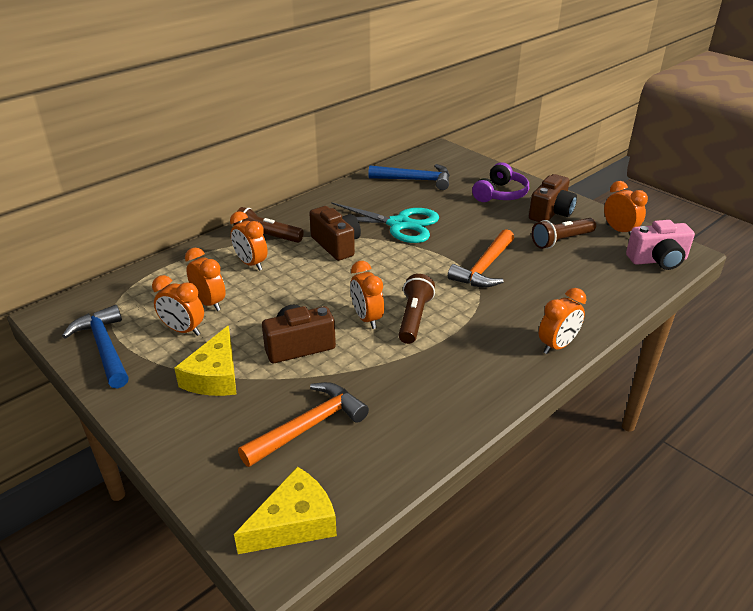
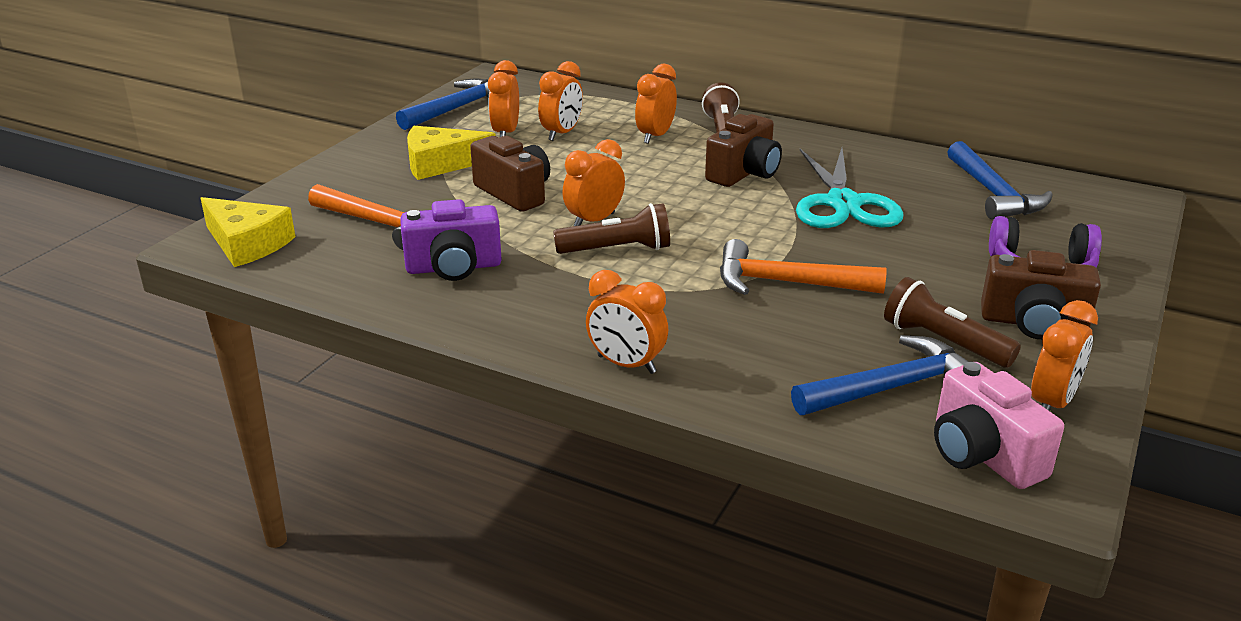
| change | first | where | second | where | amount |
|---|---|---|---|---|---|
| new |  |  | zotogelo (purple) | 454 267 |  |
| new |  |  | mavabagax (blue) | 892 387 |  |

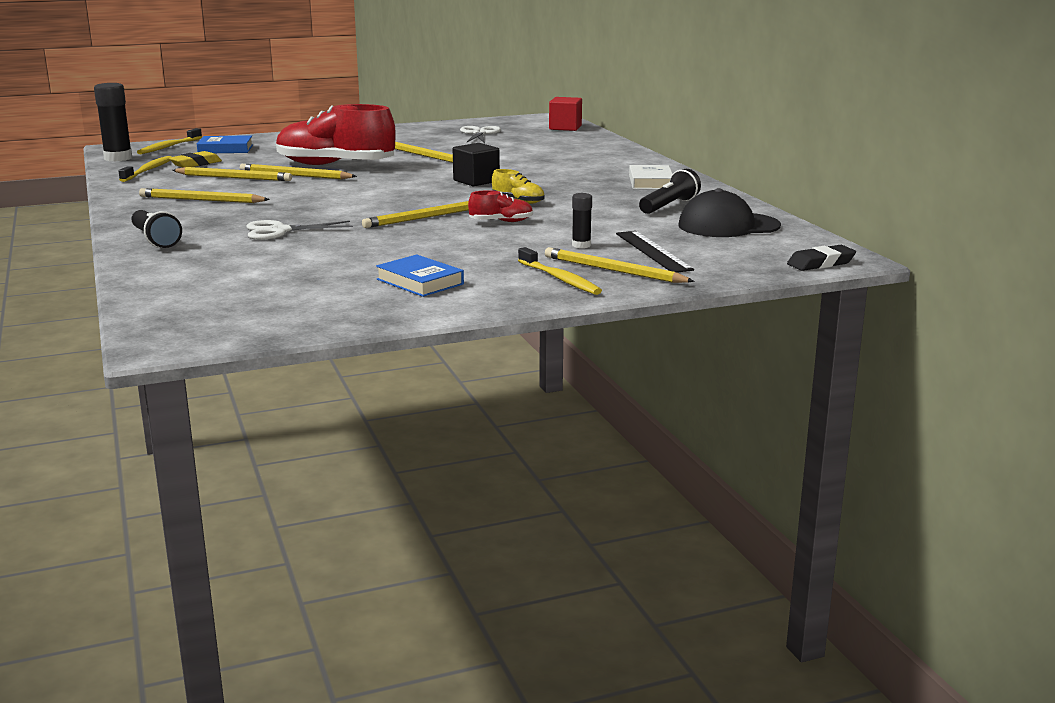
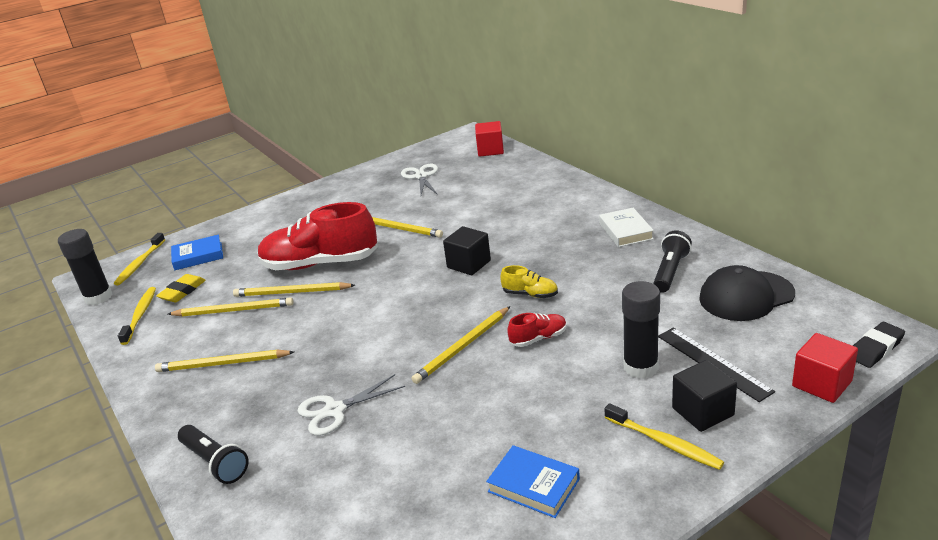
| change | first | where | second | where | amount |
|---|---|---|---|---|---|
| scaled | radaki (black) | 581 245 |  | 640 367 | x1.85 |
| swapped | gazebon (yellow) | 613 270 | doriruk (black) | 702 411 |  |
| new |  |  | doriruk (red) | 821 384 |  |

=== What you will do ===
Transcribe, please, the lines from the one holding "zotogelo (purple) |" to the final line of the material, both included, exactly and with no extra lines, and skip the pictures.

=== Expected answer ===
| new |  |  | zotogelo (purple) | 454 267 |  |
| new |  |  | mavabagax (blue) | 892 387 |  |

| change | first | where | second | where | amount |
|---|---|---|---|---|---|
| scaled | radaki (black) | 581 245 |  | 640 367 | x1.85 |
| swapped | gazebon (yellow) | 613 270 | doriruk (black) | 702 411 |  |
| new |  |  | doriruk (red) | 821 384 |  |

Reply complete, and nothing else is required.